-- BEGIN DATASET RECORDS --
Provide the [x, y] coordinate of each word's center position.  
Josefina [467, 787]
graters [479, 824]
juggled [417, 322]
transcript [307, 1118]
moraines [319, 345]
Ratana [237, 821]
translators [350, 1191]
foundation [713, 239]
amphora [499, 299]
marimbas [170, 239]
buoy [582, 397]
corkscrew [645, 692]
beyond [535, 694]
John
-- END DATASET RECORDS --
EXERCISE
Please rewrite everything from the entry containing "translators [350, 1191]" down to the last of the entries, switching "corkscrew" to "bottle opener" and changing nothing else.

COMPLETE OUTPUT
translators [350, 1191]
foundation [713, 239]
amphora [499, 299]
marimbas [170, 239]
buoy [582, 397]
bottle opener [645, 692]
beyond [535, 694]
John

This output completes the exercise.